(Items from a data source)
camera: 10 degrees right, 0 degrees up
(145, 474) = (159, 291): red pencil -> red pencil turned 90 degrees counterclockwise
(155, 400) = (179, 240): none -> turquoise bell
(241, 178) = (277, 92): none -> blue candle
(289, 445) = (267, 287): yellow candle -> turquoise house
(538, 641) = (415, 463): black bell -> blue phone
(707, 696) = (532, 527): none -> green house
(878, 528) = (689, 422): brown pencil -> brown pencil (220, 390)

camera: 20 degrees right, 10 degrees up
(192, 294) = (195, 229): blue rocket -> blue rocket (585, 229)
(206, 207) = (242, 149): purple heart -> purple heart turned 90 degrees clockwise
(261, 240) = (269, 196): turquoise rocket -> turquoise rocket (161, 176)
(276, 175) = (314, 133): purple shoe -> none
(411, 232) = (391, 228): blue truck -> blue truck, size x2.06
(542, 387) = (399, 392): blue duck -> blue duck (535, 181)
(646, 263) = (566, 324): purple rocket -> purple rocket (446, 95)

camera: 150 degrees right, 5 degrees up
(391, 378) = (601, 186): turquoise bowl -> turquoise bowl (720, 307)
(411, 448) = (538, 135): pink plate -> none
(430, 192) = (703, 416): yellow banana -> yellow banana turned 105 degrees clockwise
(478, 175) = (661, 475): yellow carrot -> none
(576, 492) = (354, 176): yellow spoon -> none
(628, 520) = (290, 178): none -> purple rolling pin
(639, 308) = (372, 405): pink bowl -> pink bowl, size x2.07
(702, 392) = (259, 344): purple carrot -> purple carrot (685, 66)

_What the exercise asks_
Every record should be output precisely as it was given.

_Result below_
camera: 10 degrees right, 0 degrees up
(145, 474) = (159, 291): red pencil -> red pencil turned 90 degrees counterclockwise
(155, 400) = (179, 240): none -> turquoise bell
(241, 178) = (277, 92): none -> blue candle
(289, 445) = (267, 287): yellow candle -> turquoise house
(538, 641) = (415, 463): black bell -> blue phone
(707, 696) = (532, 527): none -> green house
(878, 528) = (689, 422): brown pencil -> brown pencil (220, 390)

camera: 20 degrees right, 10 degrees up
(192, 294) = (195, 229): blue rocket -> blue rocket (585, 229)
(206, 207) = (242, 149): purple heart -> purple heart turned 90 degrees clockwise
(261, 240) = (269, 196): turquoise rocket -> turquoise rocket (161, 176)
(276, 175) = (314, 133): purple shoe -> none
(411, 232) = (391, 228): blue truck -> blue truck, size x2.06
(542, 387) = (399, 392): blue duck -> blue duck (535, 181)
(646, 263) = (566, 324): purple rocket -> purple rocket (446, 95)

camera: 150 degrees right, 5 degrees up
(391, 378) = (601, 186): turquoise bowl -> turquoise bowl (720, 307)
(411, 448) = (538, 135): pink plate -> none
(430, 192) = (703, 416): yellow banana -> yellow banana turned 105 degrees clockwise
(478, 175) = (661, 475): yellow carrot -> none
(576, 492) = (354, 176): yellow spoon -> none
(628, 520) = (290, 178): none -> purple rolling pin
(639, 308) = (372, 405): pink bowl -> pink bowl, size x2.07
(702, 392) = (259, 344): purple carrot -> purple carrot (685, 66)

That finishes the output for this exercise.